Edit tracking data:

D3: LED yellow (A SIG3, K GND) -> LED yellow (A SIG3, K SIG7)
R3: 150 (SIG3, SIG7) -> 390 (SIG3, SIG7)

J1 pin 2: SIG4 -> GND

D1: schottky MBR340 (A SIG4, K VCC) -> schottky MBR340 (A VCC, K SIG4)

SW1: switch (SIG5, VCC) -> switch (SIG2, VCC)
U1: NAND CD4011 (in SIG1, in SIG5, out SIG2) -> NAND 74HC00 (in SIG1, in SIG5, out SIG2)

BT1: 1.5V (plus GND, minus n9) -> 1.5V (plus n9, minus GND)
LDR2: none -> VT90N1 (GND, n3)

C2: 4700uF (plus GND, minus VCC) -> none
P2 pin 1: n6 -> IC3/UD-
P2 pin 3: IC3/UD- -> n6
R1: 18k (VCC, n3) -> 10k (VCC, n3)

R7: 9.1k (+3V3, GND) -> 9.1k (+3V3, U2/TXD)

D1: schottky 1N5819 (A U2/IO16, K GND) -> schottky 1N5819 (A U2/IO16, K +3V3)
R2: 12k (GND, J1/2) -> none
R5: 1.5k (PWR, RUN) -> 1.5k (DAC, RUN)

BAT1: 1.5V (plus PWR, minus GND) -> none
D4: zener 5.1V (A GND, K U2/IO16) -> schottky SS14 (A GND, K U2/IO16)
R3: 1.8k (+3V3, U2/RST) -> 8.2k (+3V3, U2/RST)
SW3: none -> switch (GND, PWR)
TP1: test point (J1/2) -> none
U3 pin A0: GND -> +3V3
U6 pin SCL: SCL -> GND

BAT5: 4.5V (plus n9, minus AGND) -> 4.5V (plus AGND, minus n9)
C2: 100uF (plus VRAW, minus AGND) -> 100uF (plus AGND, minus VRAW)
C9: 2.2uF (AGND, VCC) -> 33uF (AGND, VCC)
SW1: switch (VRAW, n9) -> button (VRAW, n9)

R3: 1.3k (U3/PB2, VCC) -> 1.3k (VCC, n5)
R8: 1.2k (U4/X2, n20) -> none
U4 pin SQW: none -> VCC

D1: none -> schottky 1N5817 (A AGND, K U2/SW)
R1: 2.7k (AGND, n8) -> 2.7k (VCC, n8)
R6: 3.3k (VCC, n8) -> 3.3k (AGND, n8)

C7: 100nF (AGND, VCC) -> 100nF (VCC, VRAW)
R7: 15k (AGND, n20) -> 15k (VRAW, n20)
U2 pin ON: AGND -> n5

■ **The task**
Transcribe the data exactly.

■ **Expected answer**
D3: LED yellow (A SIG3, K GND) -> LED yellow (A SIG3, K SIG7)
R3: 150 (SIG3, SIG7) -> 390 (SIG3, SIG7)

J1 pin 2: SIG4 -> GND

D1: schottky MBR340 (A SIG4, K VCC) -> schottky MBR340 (A VCC, K SIG4)

SW1: switch (SIG5, VCC) -> switch (SIG2, VCC)
U1: NAND CD4011 (in SIG1, in SIG5, out SIG2) -> NAND 74HC00 (in SIG1, in SIG5, out SIG2)

BT1: 1.5V (plus GND, minus n9) -> 1.5V (plus n9, minus GND)
LDR2: none -> VT90N1 (GND, n3)

C2: 4700uF (plus GND, minus VCC) -> none
P2 pin 1: n6 -> IC3/UD-
P2 pin 3: IC3/UD- -> n6
R1: 18k (VCC, n3) -> 10k (VCC, n3)

R7: 9.1k (+3V3, GND) -> 9.1k (+3V3, U2/TXD)

D1: schottky 1N5819 (A U2/IO16, K GND) -> schottky 1N5819 (A U2/IO16, K +3V3)
R2: 12k (GND, J1/2) -> none
R5: 1.5k (PWR, RUN) -> 1.5k (DAC, RUN)

BAT1: 1.5V (plus PWR, minus GND) -> none
D4: zener 5.1V (A GND, K U2/IO16) -> schottky SS14 (A GND, K U2/IO16)
R3: 1.8k (+3V3, U2/RST) -> 8.2k (+3V3, U2/RST)
SW3: none -> switch (GND, PWR)
TP1: test point (J1/2) -> none
U3 pin A0: GND -> +3V3
U6 pin SCL: SCL -> GND

BAT5: 4.5V (plus n9, minus AGND) -> 4.5V (plus AGND, minus n9)
C2: 100uF (plus VRAW, minus AGND) -> 100uF (plus AGND, minus VRAW)
C9: 2.2uF (AGND, VCC) -> 33uF (AGND, VCC)
SW1: switch (VRAW, n9) -> button (VRAW, n9)

R3: 1.3k (U3/PB2, VCC) -> 1.3k (VCC, n5)
R8: 1.2k (U4/X2, n20) -> none
U4 pin SQW: none -> VCC

D1: none -> schottky 1N5817 (A AGND, K U2/SW)
R1: 2.7k (AGND, n8) -> 2.7k (VCC, n8)
R6: 3.3k (VCC, n8) -> 3.3k (AGND, n8)

C7: 100nF (AGND, VCC) -> 100nF (VCC, VRAW)
R7: 15k (AGND, n20) -> 15k (VRAW, n20)
U2 pin ON: AGND -> n5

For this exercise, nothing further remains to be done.